Source material:
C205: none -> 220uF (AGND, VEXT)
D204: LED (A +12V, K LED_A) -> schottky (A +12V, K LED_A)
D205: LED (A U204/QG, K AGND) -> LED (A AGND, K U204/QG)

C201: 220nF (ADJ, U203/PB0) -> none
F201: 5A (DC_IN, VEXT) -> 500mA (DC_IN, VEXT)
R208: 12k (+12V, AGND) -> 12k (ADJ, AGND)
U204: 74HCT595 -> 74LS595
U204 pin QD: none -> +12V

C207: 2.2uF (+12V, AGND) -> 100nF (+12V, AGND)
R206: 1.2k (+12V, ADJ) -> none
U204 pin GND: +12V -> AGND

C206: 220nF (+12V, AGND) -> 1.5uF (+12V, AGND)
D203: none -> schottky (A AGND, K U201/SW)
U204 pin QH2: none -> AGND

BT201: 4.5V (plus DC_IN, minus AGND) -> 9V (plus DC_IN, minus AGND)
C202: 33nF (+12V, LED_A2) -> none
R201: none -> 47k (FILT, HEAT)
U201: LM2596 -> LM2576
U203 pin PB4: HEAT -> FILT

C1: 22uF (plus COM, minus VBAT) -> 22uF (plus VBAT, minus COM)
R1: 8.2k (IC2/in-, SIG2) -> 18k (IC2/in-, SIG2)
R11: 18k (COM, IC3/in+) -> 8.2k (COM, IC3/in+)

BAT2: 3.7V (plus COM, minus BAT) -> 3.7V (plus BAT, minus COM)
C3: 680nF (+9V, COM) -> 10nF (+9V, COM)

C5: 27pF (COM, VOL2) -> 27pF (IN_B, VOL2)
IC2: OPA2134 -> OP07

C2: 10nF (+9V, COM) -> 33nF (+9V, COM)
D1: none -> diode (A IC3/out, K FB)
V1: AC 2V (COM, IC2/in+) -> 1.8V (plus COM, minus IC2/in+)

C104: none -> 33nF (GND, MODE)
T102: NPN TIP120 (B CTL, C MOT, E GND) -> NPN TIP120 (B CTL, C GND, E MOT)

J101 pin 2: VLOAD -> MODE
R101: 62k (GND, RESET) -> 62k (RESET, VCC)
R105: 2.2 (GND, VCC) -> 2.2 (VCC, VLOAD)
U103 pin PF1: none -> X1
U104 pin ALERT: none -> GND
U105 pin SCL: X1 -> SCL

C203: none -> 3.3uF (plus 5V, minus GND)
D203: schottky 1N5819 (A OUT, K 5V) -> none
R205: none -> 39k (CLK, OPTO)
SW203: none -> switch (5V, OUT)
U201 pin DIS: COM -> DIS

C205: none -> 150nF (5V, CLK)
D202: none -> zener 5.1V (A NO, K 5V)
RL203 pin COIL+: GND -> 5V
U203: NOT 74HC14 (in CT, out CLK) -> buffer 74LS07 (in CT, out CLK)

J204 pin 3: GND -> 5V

Exercise details: Please set down each entry again, word for word.

Finished exercise:
C205: none -> 220uF (AGND, VEXT)
D204: LED (A +12V, K LED_A) -> schottky (A +12V, K LED_A)
D205: LED (A U204/QG, K AGND) -> LED (A AGND, K U204/QG)

C201: 220nF (ADJ, U203/PB0) -> none
F201: 5A (DC_IN, VEXT) -> 500mA (DC_IN, VEXT)
R208: 12k (+12V, AGND) -> 12k (ADJ, AGND)
U204: 74HCT595 -> 74LS595
U204 pin QD: none -> +12V

C207: 2.2uF (+12V, AGND) -> 100nF (+12V, AGND)
R206: 1.2k (+12V, ADJ) -> none
U204 pin GND: +12V -> AGND

C206: 220nF (+12V, AGND) -> 1.5uF (+12V, AGND)
D203: none -> schottky (A AGND, K U201/SW)
U204 pin QH2: none -> AGND

BT201: 4.5V (plus DC_IN, minus AGND) -> 9V (plus DC_IN, minus AGND)
C202: 33nF (+12V, LED_A2) -> none
R201: none -> 47k (FILT, HEAT)
U201: LM2596 -> LM2576
U203 pin PB4: HEAT -> FILT

C1: 22uF (plus COM, minus VBAT) -> 22uF (plus VBAT, minus COM)
R1: 8.2k (IC2/in-, SIG2) -> 18k (IC2/in-, SIG2)
R11: 18k (COM, IC3/in+) -> 8.2k (COM, IC3/in+)

BAT2: 3.7V (plus COM, minus BAT) -> 3.7V (plus BAT, minus COM)
C3: 680nF (+9V, COM) -> 10nF (+9V, COM)

C5: 27pF (COM, VOL2) -> 27pF (IN_B, VOL2)
IC2: OPA2134 -> OP07

C2: 10nF (+9V, COM) -> 33nF (+9V, COM)
D1: none -> diode (A IC3/out, K FB)
V1: AC 2V (COM, IC2/in+) -> 1.8V (plus COM, minus IC2/in+)

C104: none -> 33nF (GND, MODE)
T102: NPN TIP120 (B CTL, C MOT, E GND) -> NPN TIP120 (B CTL, C GND, E MOT)

J101 pin 2: VLOAD -> MODE
R101: 62k (GND, RESET) -> 62k (RESET, VCC)
R105: 2.2 (GND, VCC) -> 2.2 (VCC, VLOAD)
U103 pin PF1: none -> X1
U104 pin ALERT: none -> GND
U105 pin SCL: X1 -> SCL

C203: none -> 3.3uF (plus 5V, minus GND)
D203: schottky 1N5819 (A OUT, K 5V) -> none
R205: none -> 39k (CLK, OPTO)
SW203: none -> switch (5V, OUT)
U201 pin DIS: COM -> DIS

C205: none -> 150nF (5V, CLK)
D202: none -> zener 5.1V (A NO, K 5V)
RL203 pin COIL+: GND -> 5V
U203: NOT 74HC14 (in CT, out CLK) -> buffer 74LS07 (in CT, out CLK)

J204 pin 3: GND -> 5V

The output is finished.